Edit tracking data:
+ + + + + + +
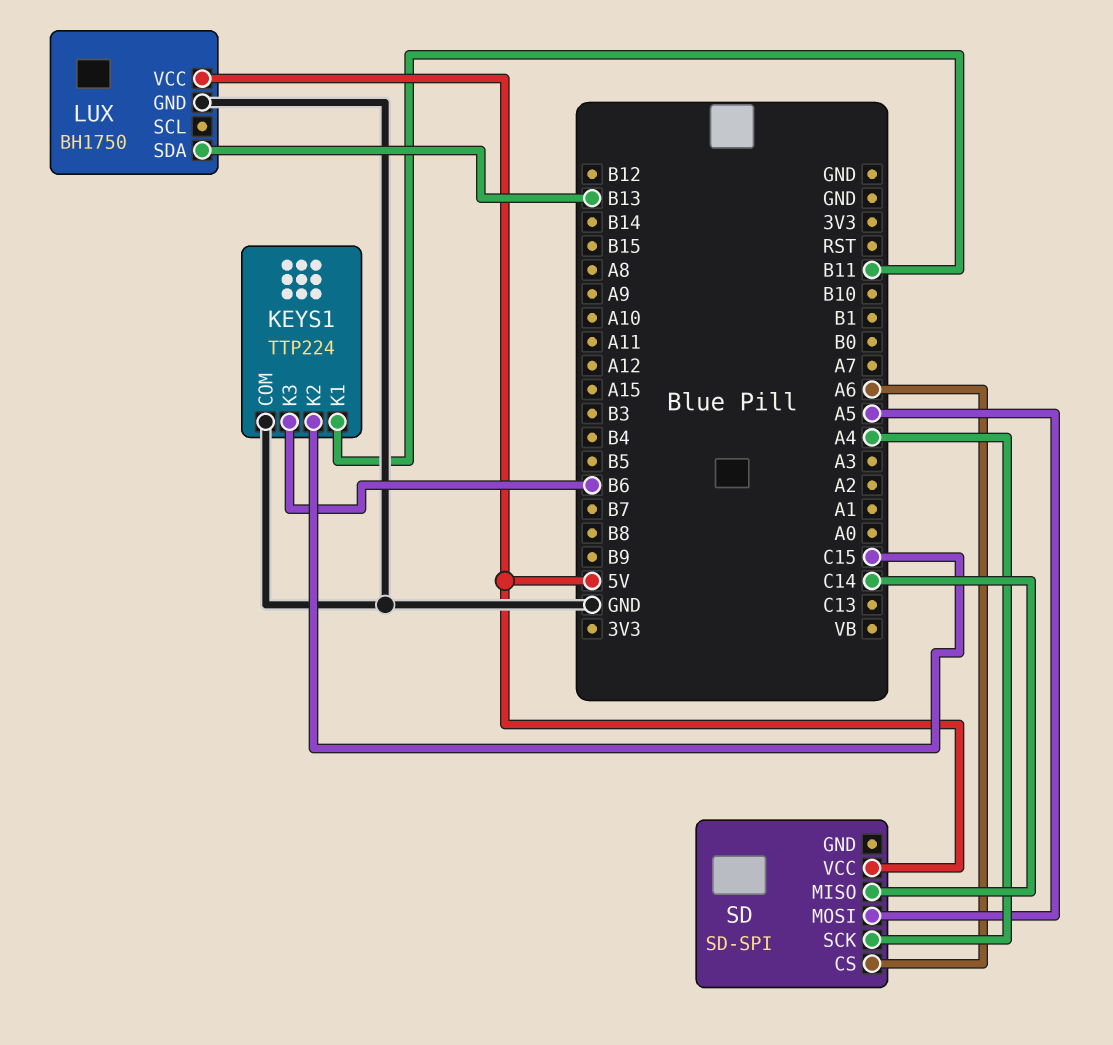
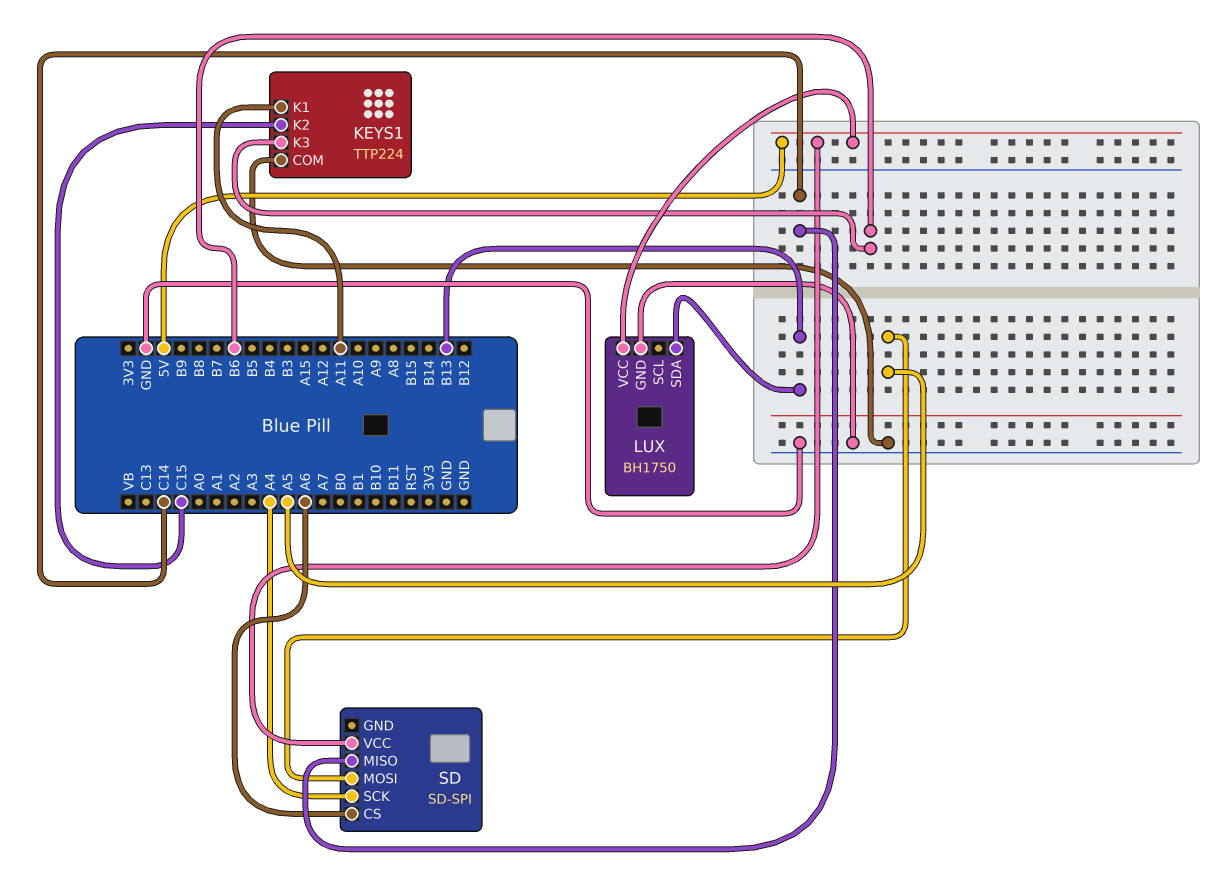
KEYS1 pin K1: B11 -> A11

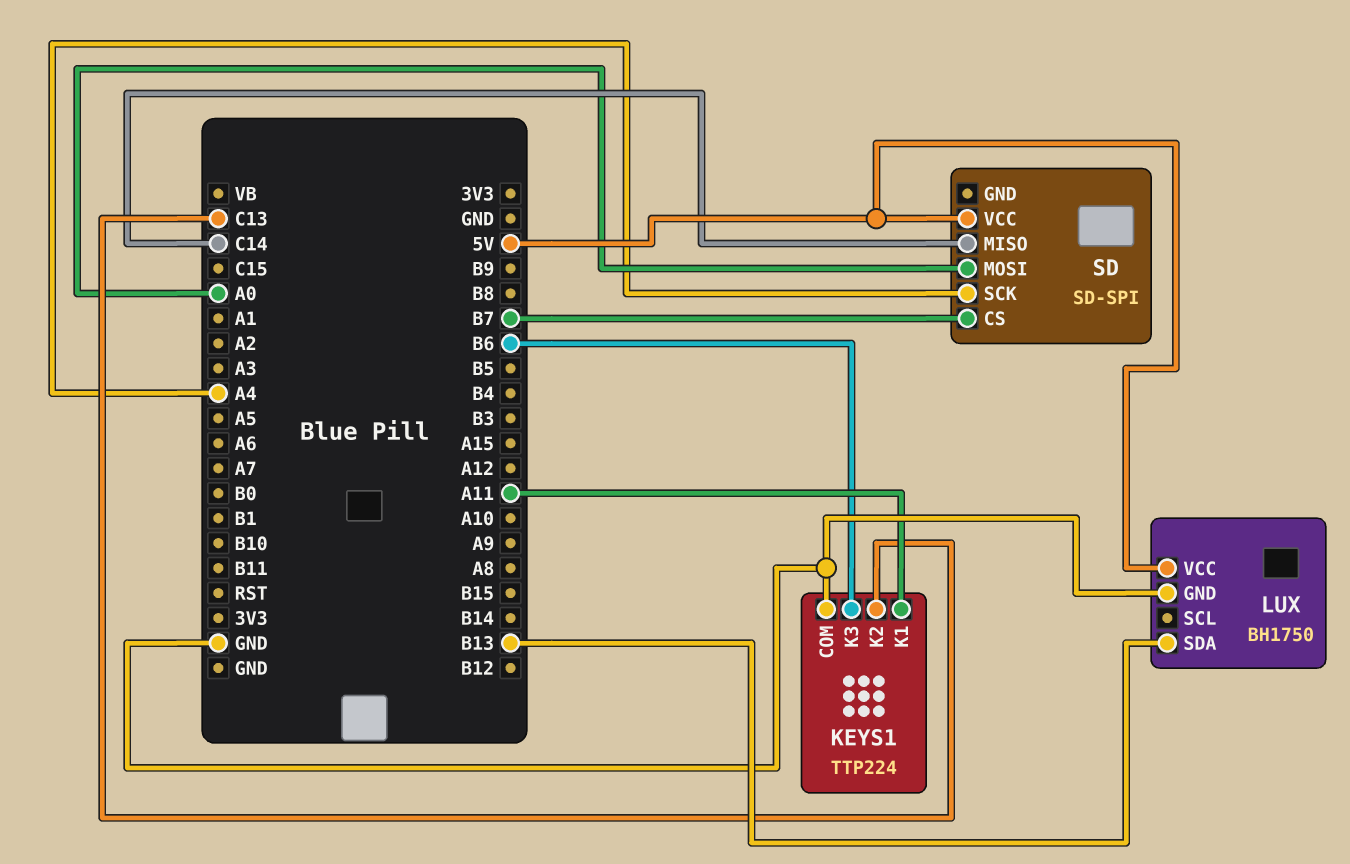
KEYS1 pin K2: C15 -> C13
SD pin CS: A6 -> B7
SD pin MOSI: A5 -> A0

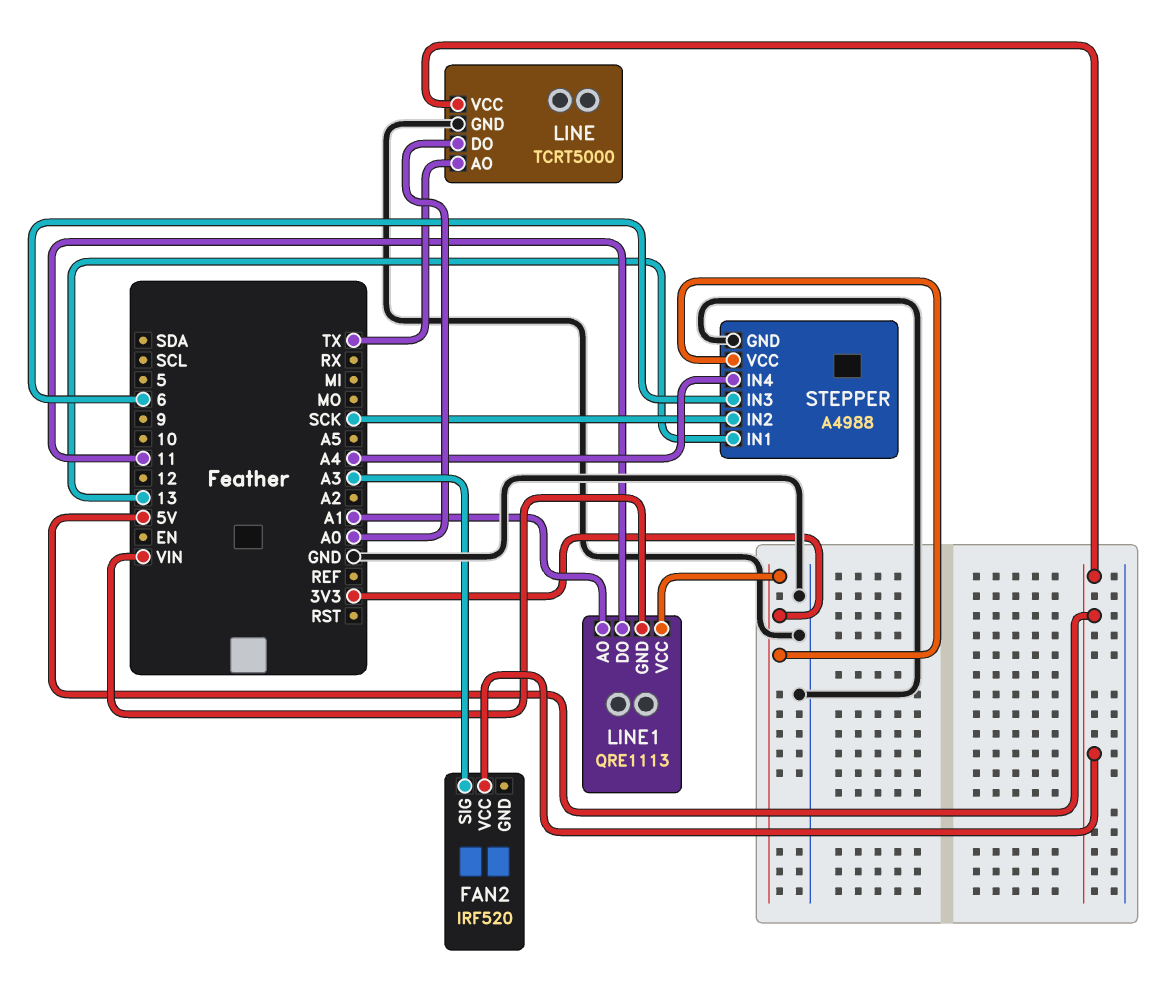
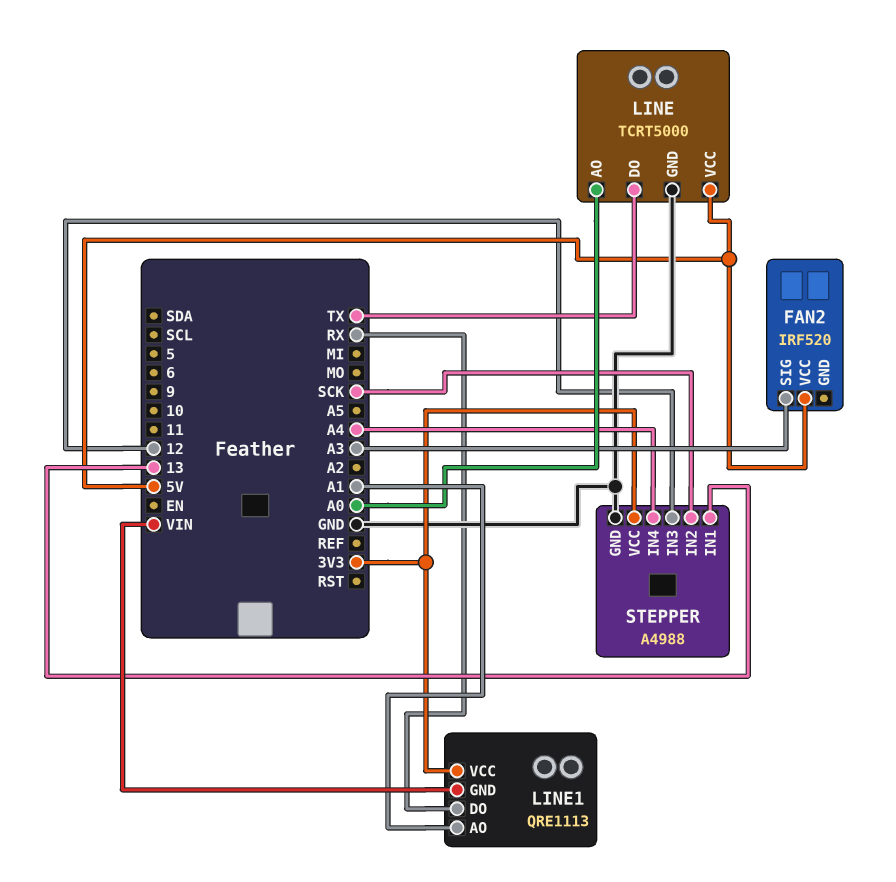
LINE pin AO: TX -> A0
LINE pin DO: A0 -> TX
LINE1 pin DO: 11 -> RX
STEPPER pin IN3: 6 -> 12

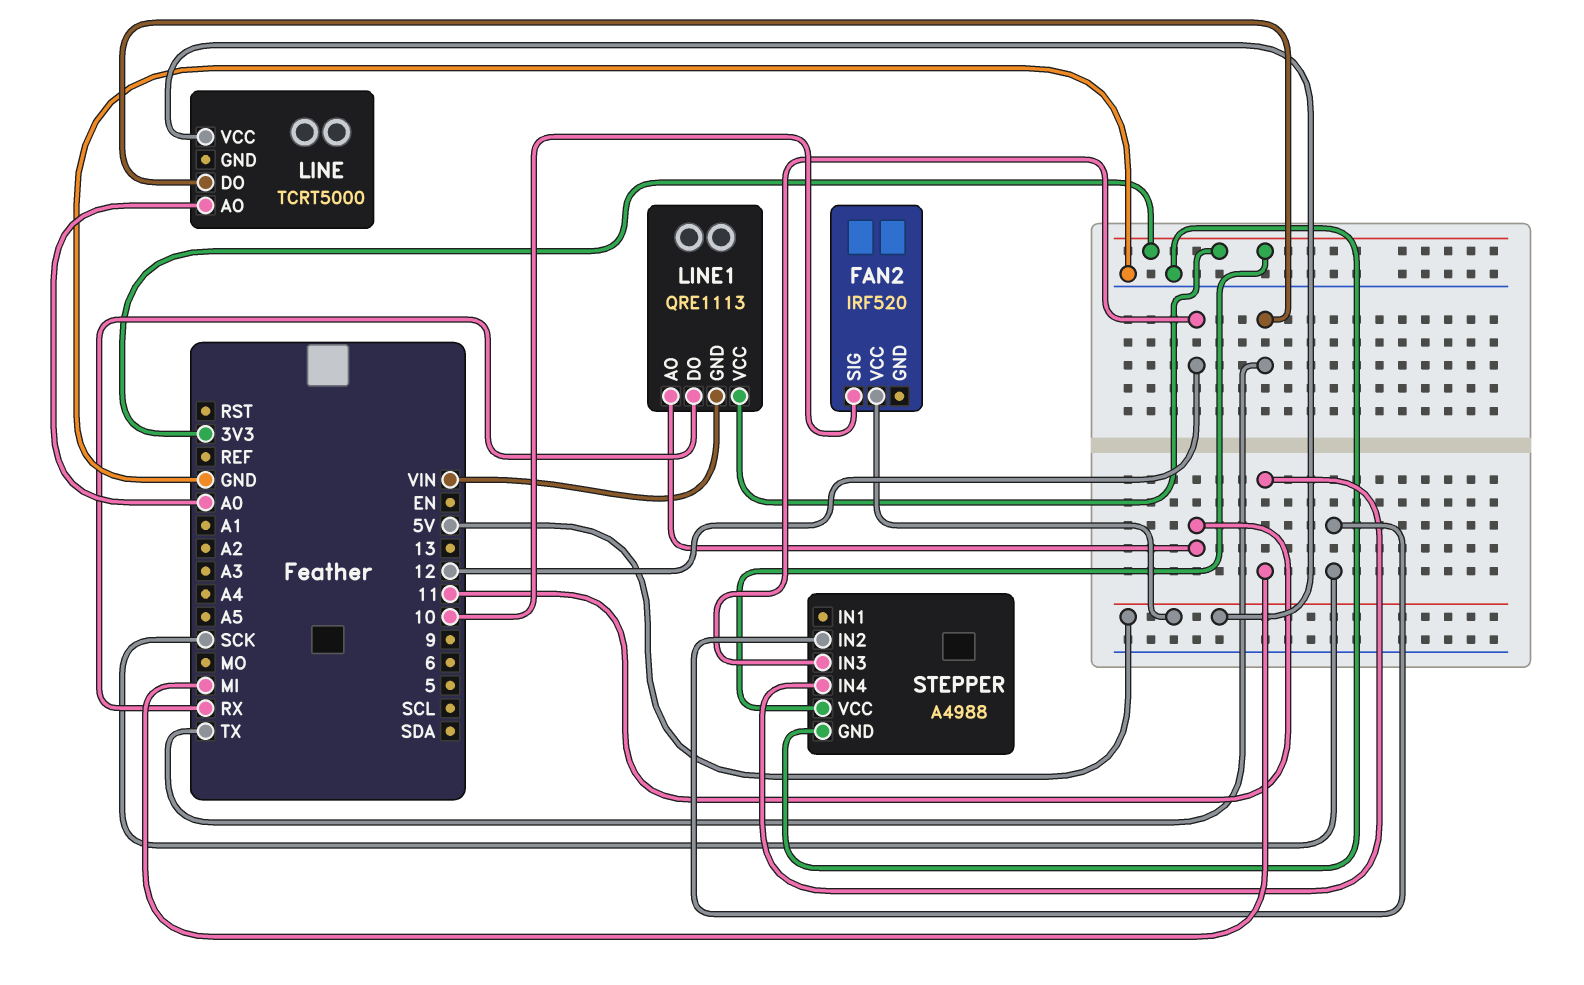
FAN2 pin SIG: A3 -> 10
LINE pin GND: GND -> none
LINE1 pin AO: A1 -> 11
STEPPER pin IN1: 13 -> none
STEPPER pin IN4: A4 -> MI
+ + + + + + +
Work to complete
Each line above holding the word "none" counts; reply with how many there are, only the number.

Task answer
2